(Instructions for the task) In the entries below, count each line where "none" appears. Give the total and nothing more.

(Supplied records)
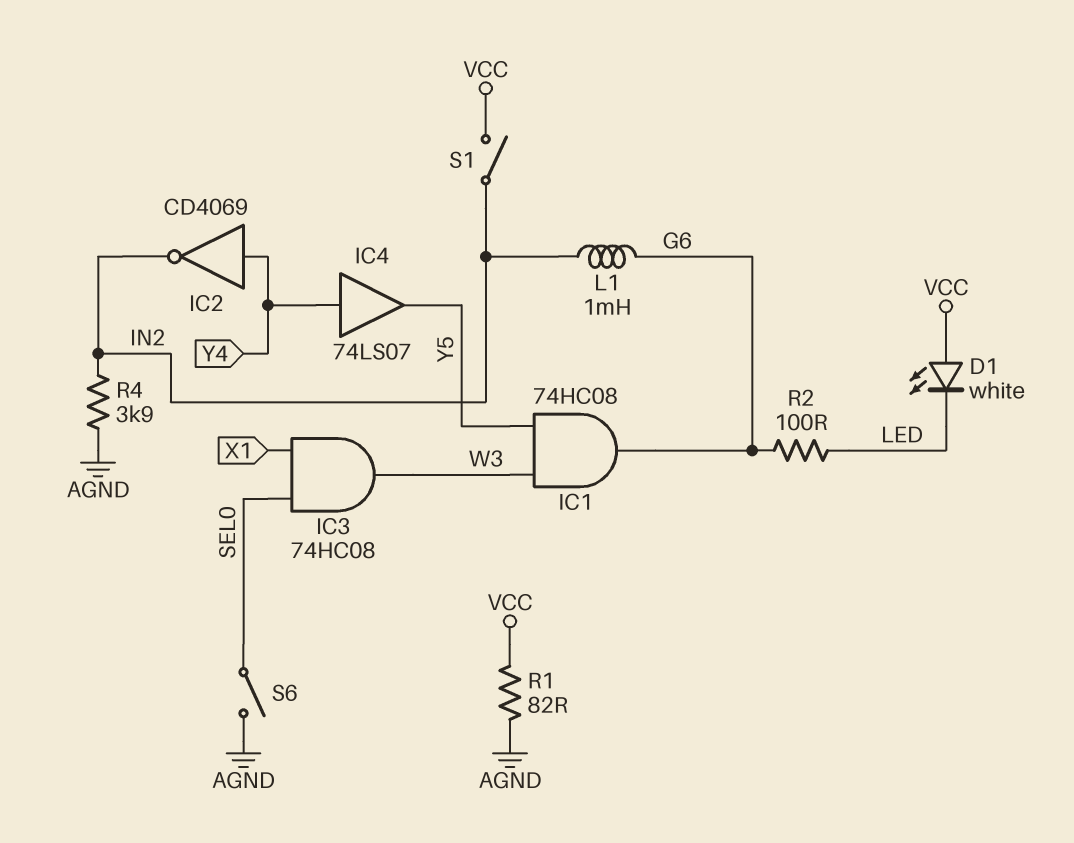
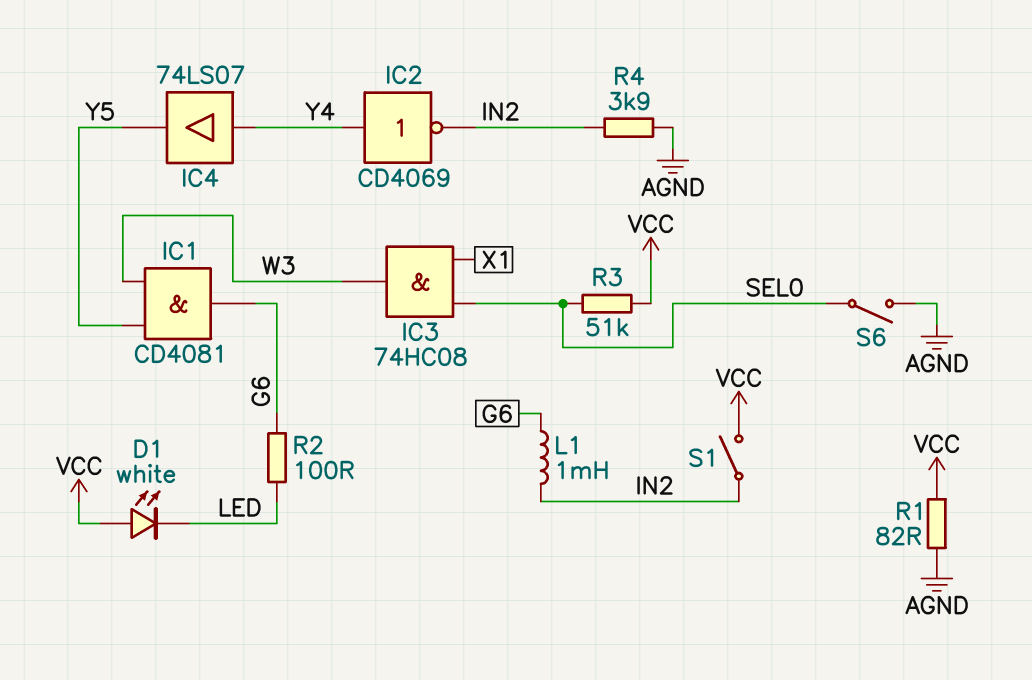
IC1: AND 74HC08 (in W3, in Y5, out G6) -> AND CD4081 (in W3, in Y5, out G6)
R3: none -> 51k (SEL0, VCC)

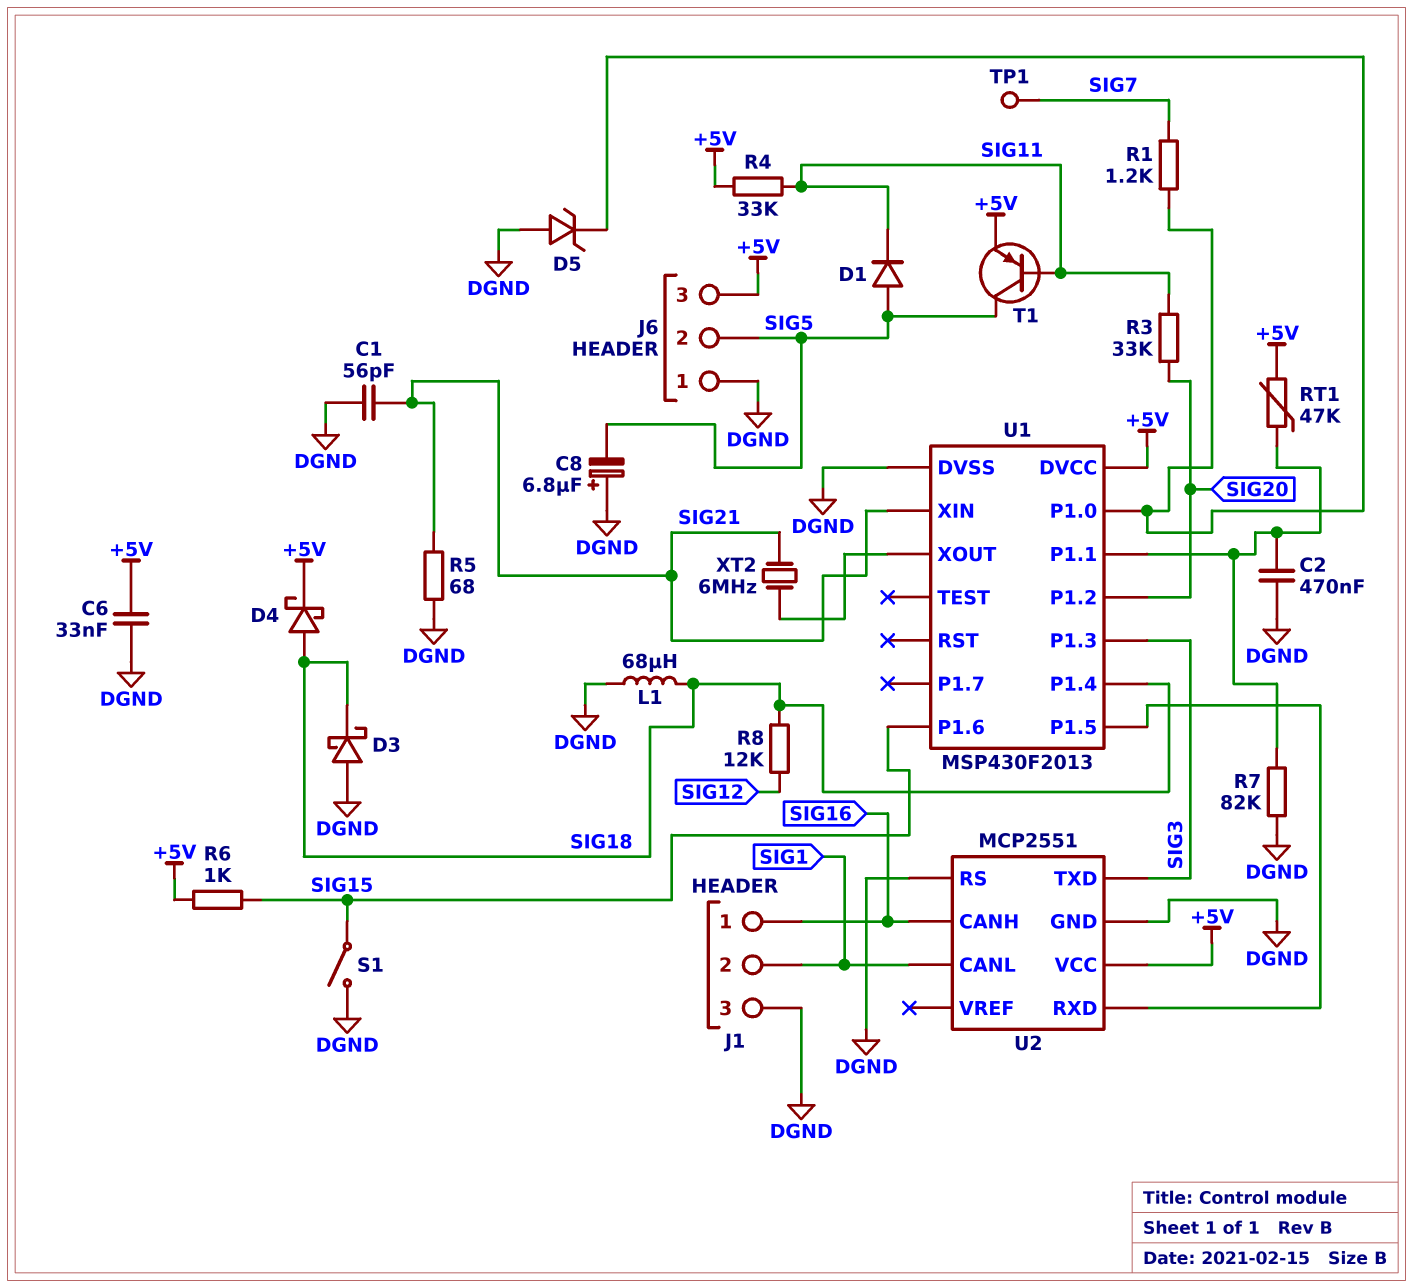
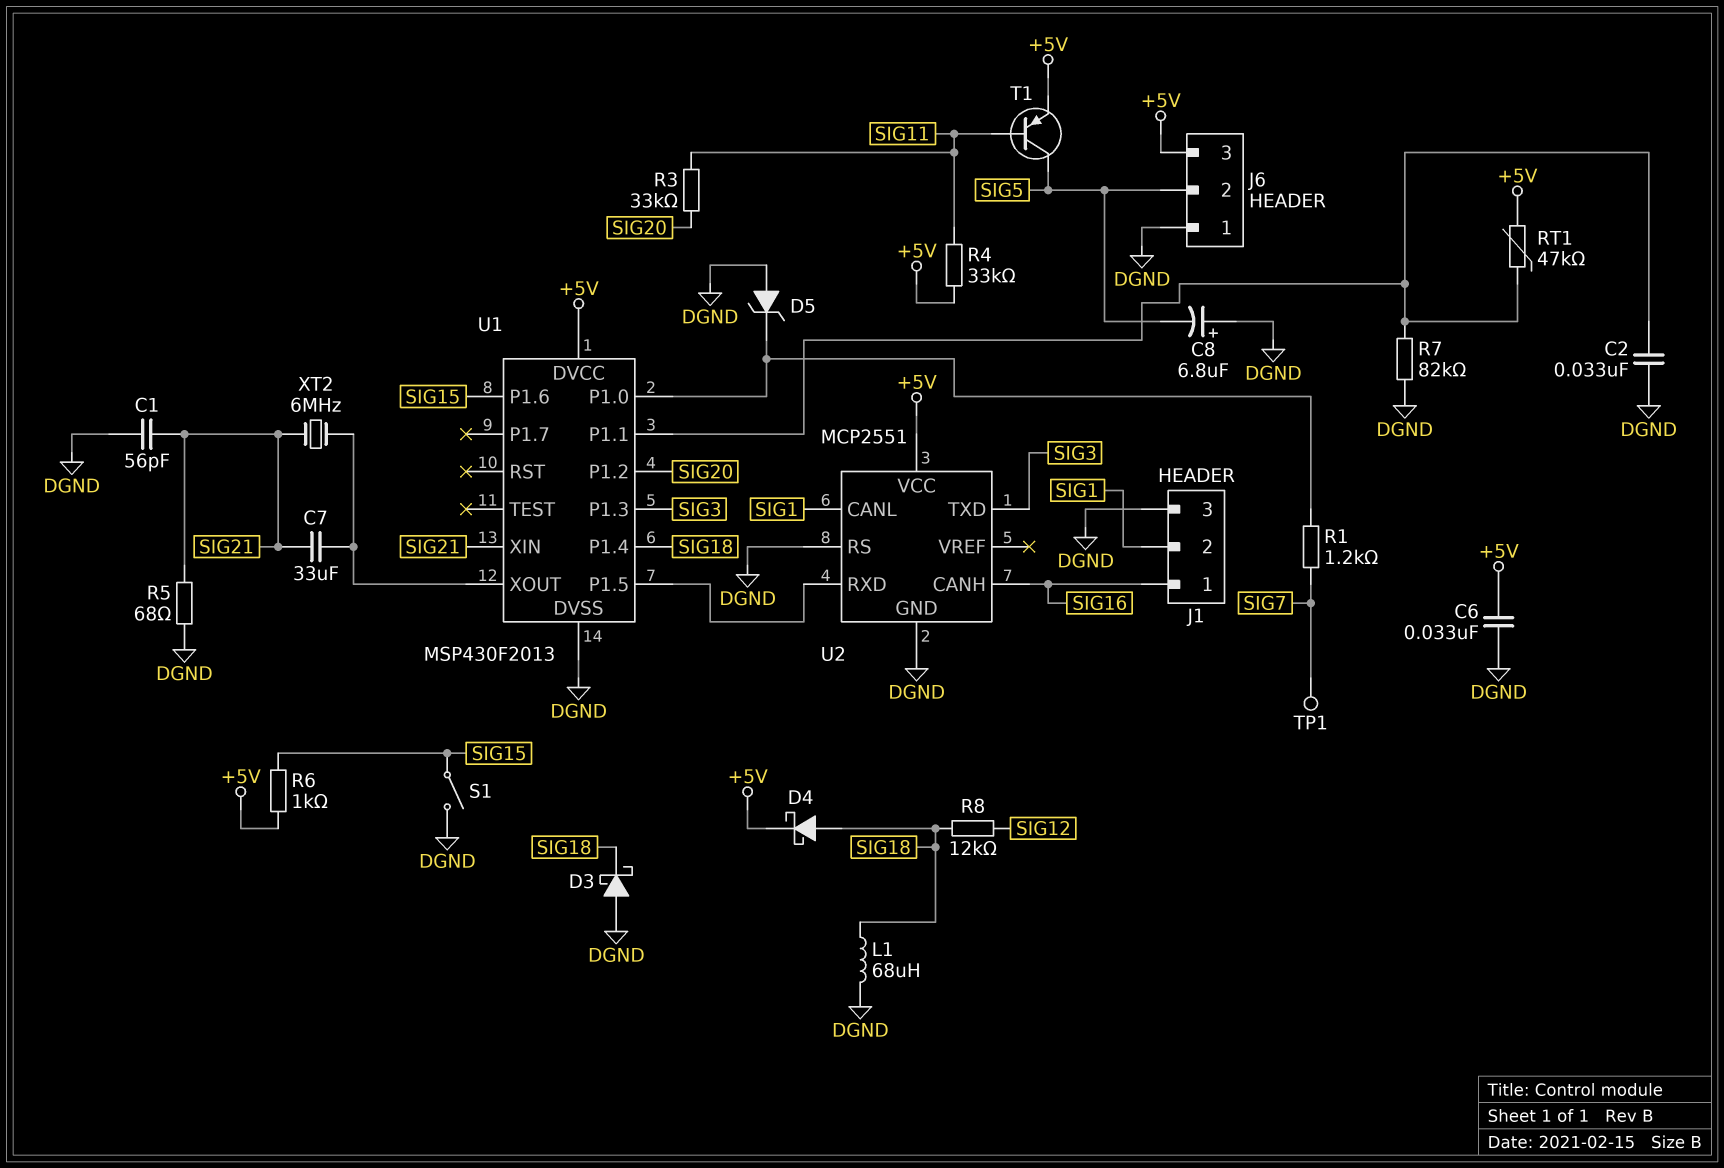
C2: 470nF (DGND, U1/P1.1) -> 33nF (DGND, U1/P1.1)
C7: none -> 33uF (SIG21, U1/XOUT)
D1: diode (A SIG5, K SIG11) -> none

(Answer section) 3